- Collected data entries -

• • • •

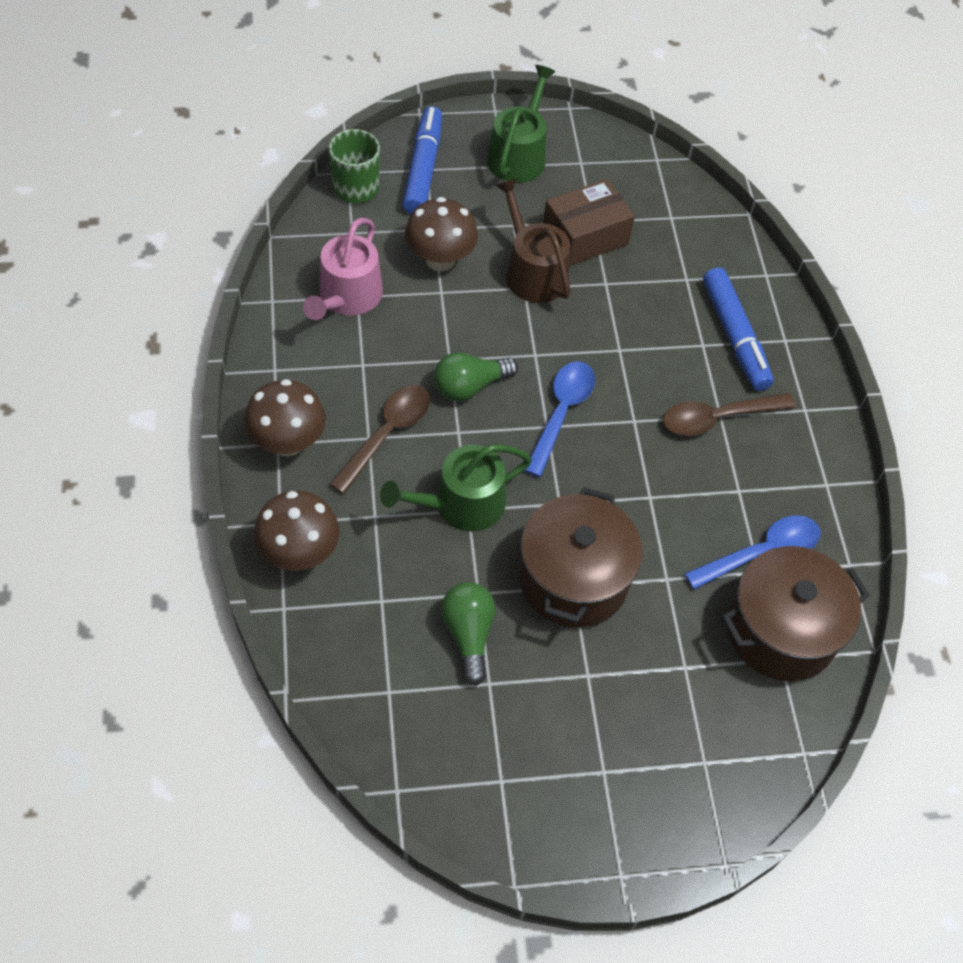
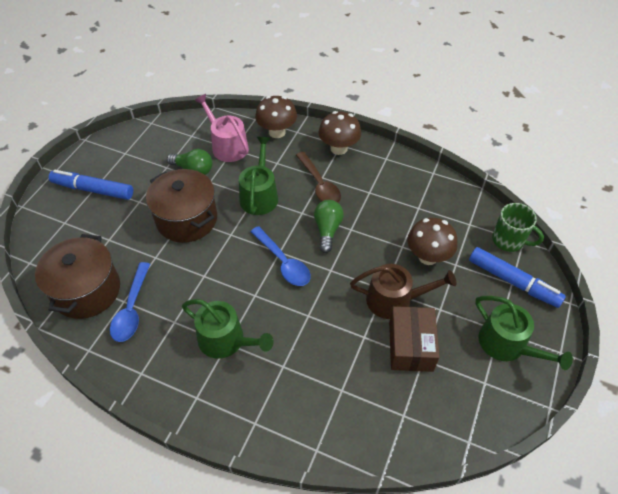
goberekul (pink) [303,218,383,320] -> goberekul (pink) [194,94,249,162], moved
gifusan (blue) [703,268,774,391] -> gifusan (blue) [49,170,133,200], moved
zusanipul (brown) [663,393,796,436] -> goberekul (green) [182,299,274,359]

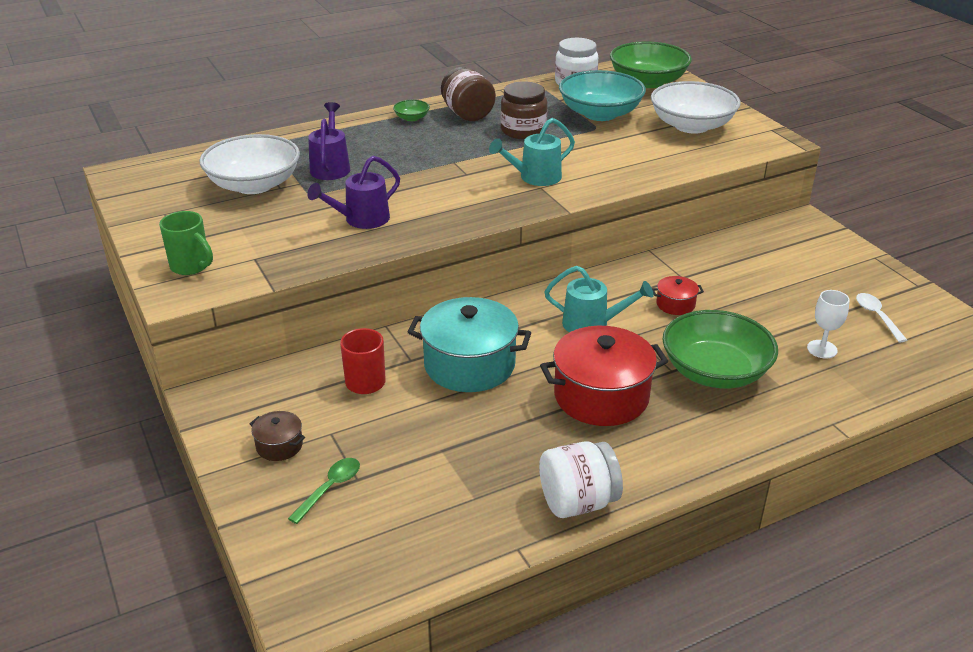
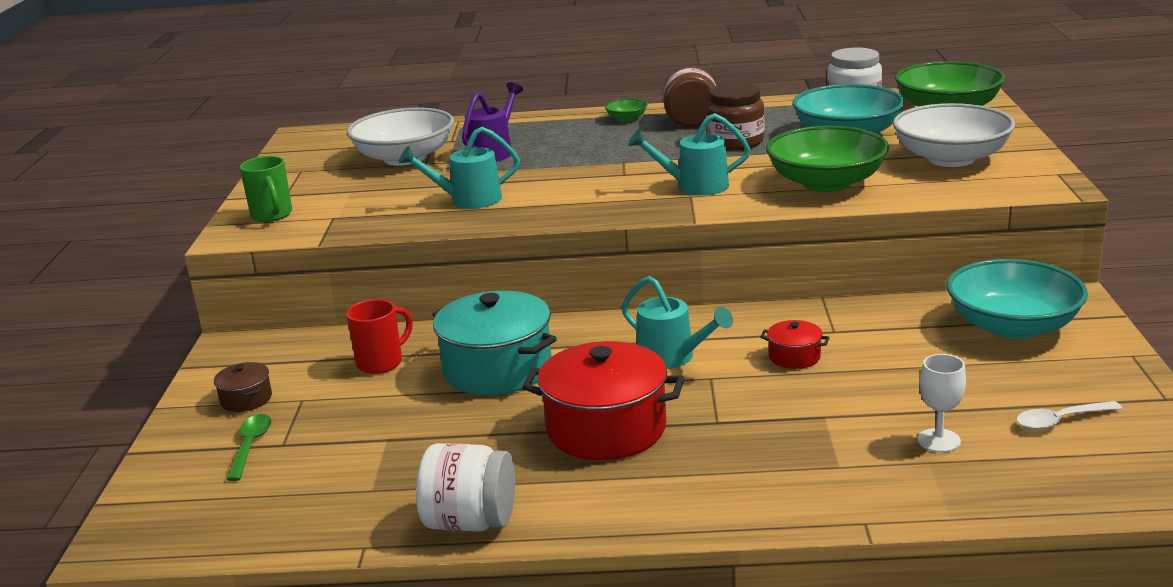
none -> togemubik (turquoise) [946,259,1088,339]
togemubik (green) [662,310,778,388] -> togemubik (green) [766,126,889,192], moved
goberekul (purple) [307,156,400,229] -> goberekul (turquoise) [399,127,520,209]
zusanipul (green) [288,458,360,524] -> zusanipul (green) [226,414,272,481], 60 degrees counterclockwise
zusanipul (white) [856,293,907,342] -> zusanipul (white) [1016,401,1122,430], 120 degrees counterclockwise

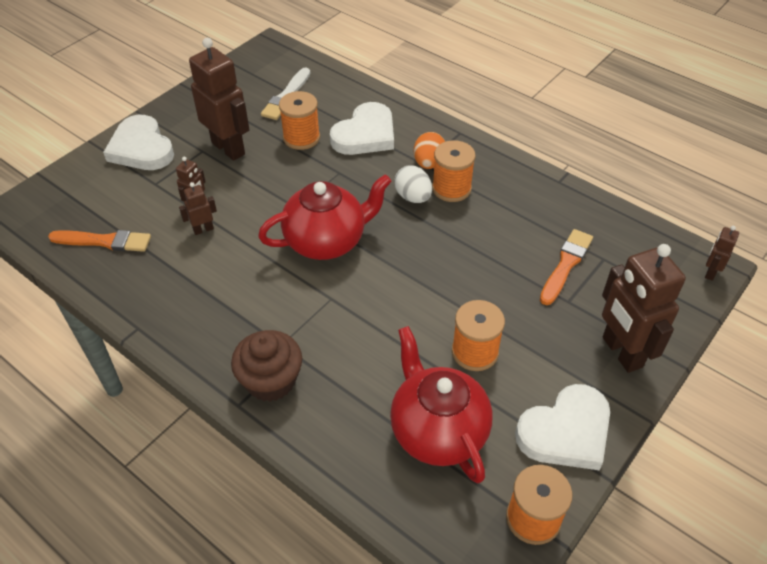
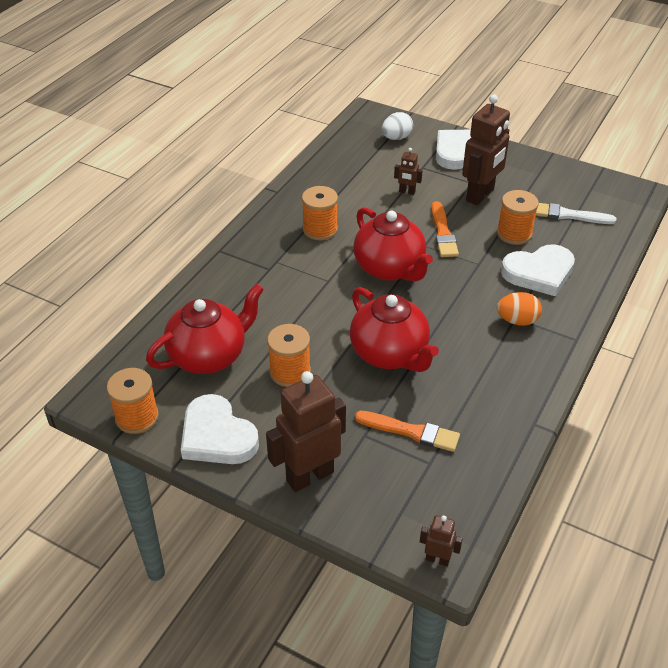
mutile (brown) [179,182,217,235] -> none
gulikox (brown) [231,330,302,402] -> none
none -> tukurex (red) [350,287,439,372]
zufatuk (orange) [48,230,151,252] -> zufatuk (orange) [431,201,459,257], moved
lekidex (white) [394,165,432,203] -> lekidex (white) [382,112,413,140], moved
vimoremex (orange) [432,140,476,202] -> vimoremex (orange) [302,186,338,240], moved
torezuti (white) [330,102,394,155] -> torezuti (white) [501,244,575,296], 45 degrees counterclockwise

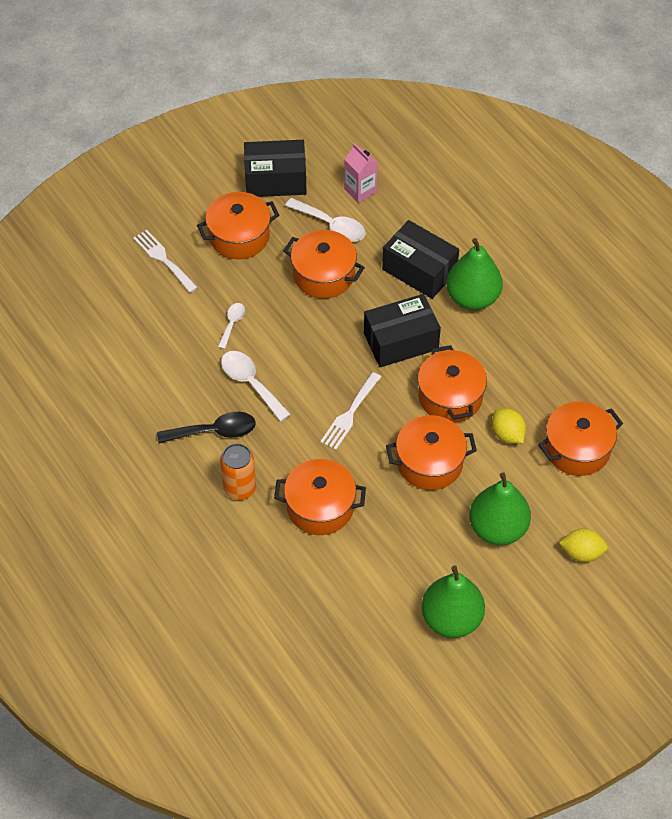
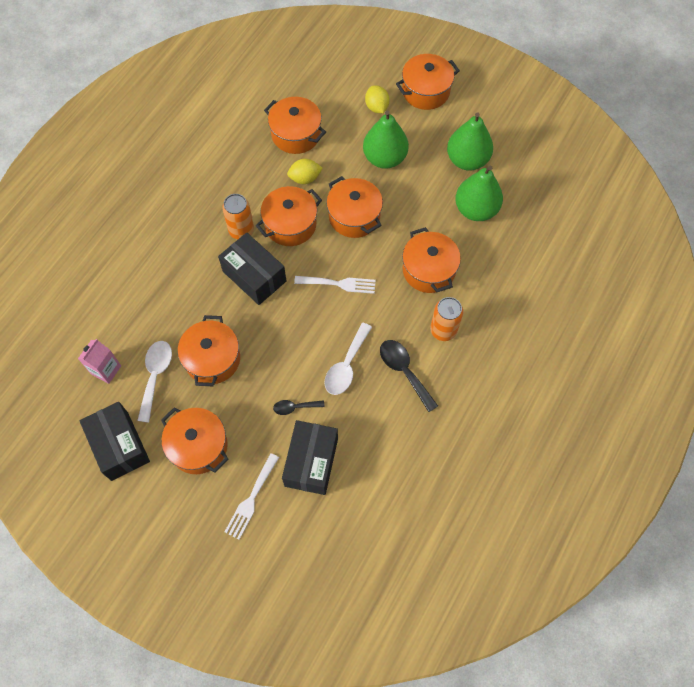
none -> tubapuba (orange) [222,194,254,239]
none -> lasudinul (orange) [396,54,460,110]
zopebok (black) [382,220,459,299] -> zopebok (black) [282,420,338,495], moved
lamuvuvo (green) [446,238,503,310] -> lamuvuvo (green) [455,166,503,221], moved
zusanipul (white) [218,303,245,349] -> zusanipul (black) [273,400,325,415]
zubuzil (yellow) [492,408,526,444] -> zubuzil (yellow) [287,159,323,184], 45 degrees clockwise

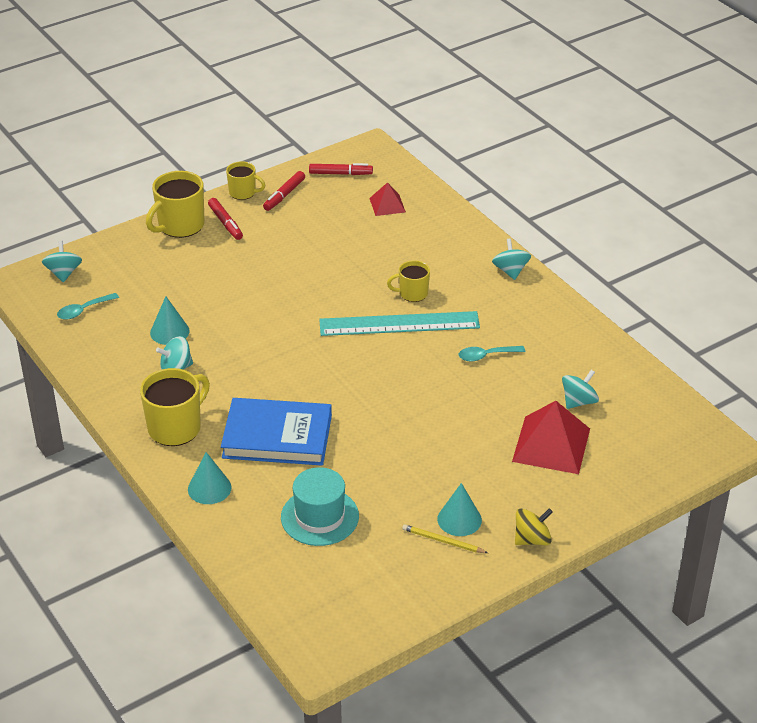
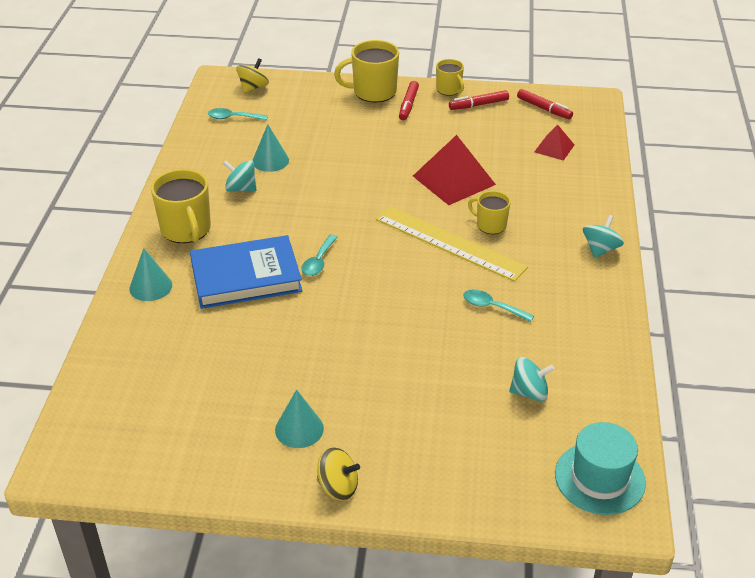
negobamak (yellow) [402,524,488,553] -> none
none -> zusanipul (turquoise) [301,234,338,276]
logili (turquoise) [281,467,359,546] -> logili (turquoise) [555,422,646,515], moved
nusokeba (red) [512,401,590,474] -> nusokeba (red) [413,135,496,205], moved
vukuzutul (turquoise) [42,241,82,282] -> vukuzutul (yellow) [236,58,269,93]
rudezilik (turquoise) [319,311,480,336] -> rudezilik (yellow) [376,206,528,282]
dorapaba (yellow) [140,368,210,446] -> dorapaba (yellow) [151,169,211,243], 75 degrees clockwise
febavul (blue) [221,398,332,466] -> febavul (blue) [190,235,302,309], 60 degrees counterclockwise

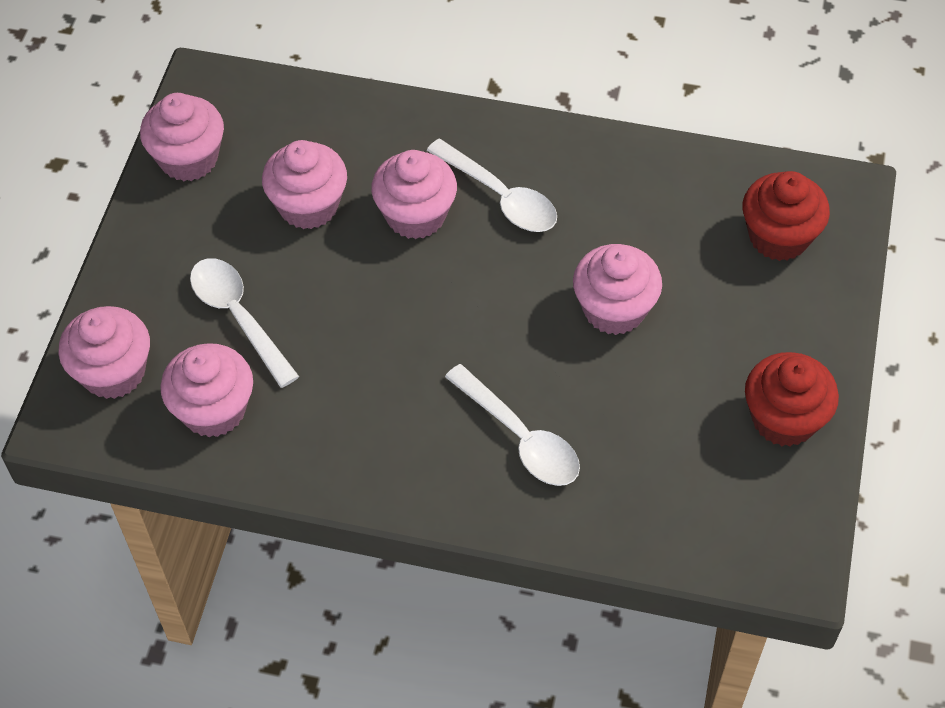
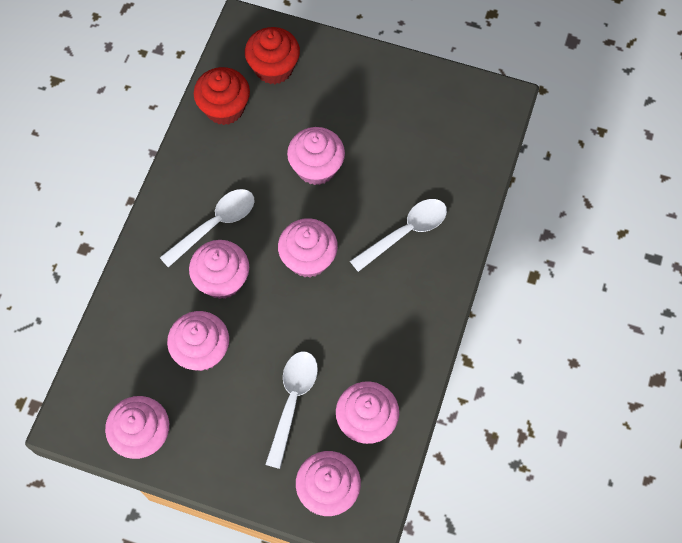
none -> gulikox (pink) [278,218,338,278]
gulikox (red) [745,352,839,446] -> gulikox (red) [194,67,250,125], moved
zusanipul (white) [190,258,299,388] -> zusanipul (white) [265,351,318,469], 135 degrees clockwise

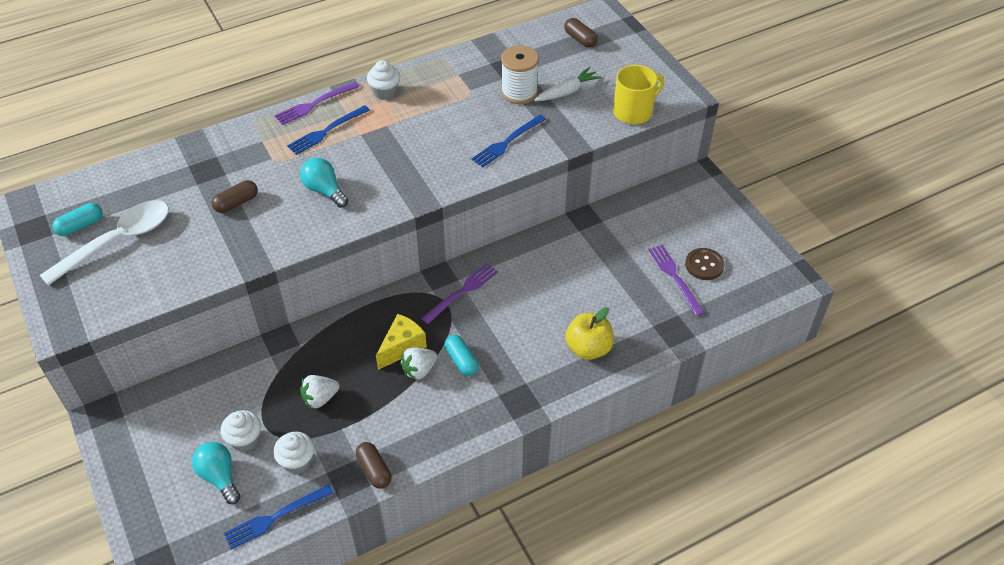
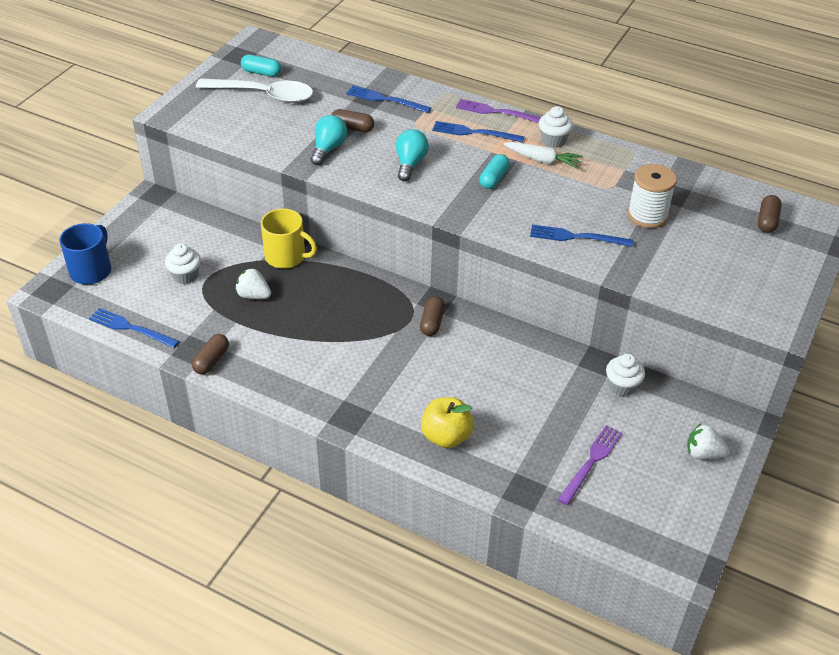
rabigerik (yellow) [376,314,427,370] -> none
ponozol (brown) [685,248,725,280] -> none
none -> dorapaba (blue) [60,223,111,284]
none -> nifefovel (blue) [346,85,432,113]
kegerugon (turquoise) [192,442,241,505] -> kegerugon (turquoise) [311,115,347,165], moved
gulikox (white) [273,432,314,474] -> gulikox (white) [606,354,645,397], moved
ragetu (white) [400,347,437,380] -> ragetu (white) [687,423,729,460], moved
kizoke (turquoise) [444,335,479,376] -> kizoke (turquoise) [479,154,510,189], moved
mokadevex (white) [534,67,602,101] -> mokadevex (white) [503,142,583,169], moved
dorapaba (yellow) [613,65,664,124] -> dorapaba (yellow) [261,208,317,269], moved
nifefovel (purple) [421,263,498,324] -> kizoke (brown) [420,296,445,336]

• • • •

- What the exercise asks -
Print, without alteration, only the lines above between the one holding "negobamak (yellow) [402,524,488,553] -> none" and the one holding "nusokeba (red) [512,401,590,474]", inclusive.

- Response -
negobamak (yellow) [402,524,488,553] -> none
none -> zusanipul (turquoise) [301,234,338,276]
logili (turquoise) [281,467,359,546] -> logili (turquoise) [555,422,646,515], moved
nusokeba (red) [512,401,590,474] -> nusokeba (red) [413,135,496,205], moved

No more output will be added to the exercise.